WORK ITEM:
Nothing outside the stretch is wanted. Repeat exactly the lines of the listing below from the one that contains "orange cylinder: 10 -> 14" through the one that contains "pink scissors: 13 -> 10", both ends included.

*** EXERCISE DATA ***

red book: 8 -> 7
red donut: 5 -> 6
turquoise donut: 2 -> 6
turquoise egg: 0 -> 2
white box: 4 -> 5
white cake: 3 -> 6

***
*** EXERCISE DATA ***

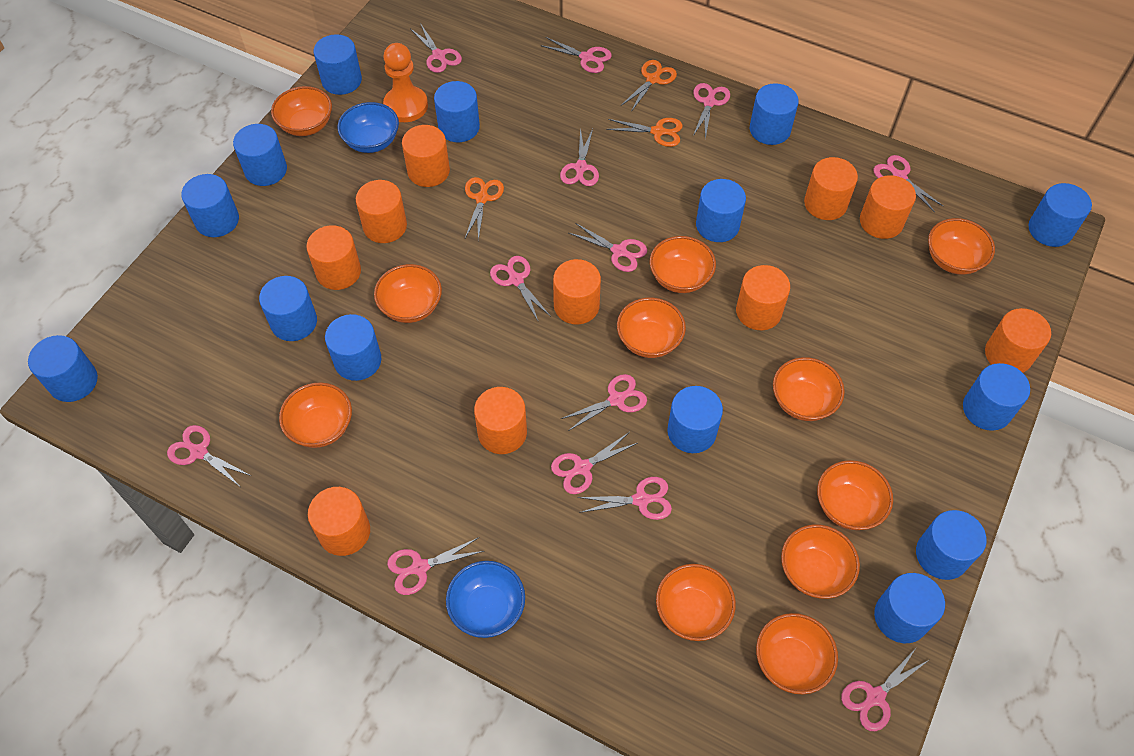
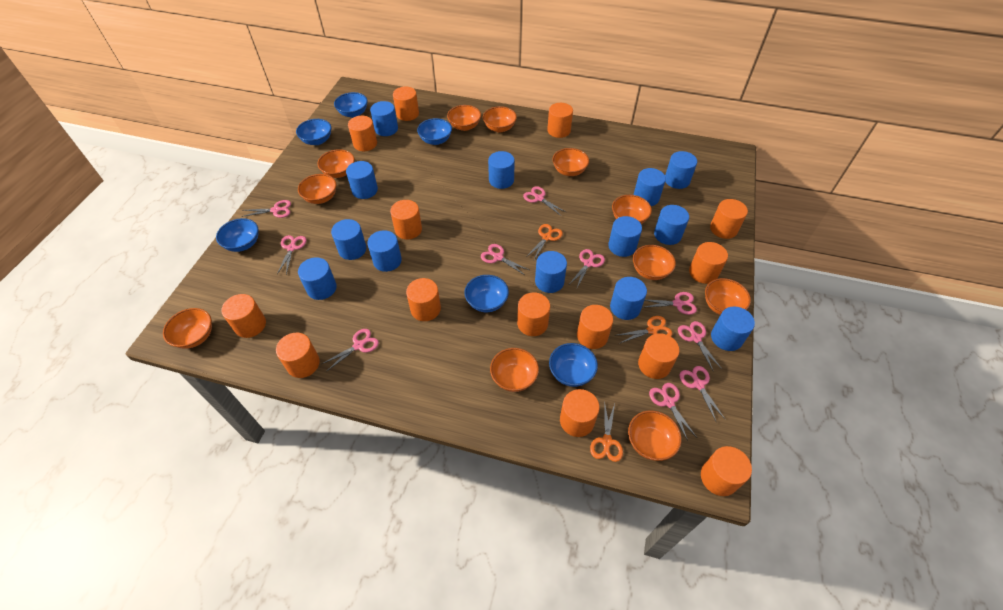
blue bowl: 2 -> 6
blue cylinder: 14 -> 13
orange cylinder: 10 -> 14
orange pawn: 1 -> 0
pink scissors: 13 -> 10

***

TASK ANSWER:
orange cylinder: 10 -> 14
orange pawn: 1 -> 0
pink scissors: 13 -> 10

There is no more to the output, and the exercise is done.